(Dataset excerpt)
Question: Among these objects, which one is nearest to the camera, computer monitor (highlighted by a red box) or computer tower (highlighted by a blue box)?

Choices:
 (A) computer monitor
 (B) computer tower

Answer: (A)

- Exercise brief
Render the rows above as a Markdown table with the columns "No." and "Text", giving each non-blank line its own number and omitting blank lines.

- Result
| No. | Text |
|---|---|
| 1 | Question: Among these objects, which one is nearest to the camera, computer monitor (highlighted by a red box) or computer tower (highlighted by a blue box)? |
| 2 | Choices: |
| 3 |  (A) computer monitor |
| 4 |  (B) computer tower |
| 5 | Answer: (A) |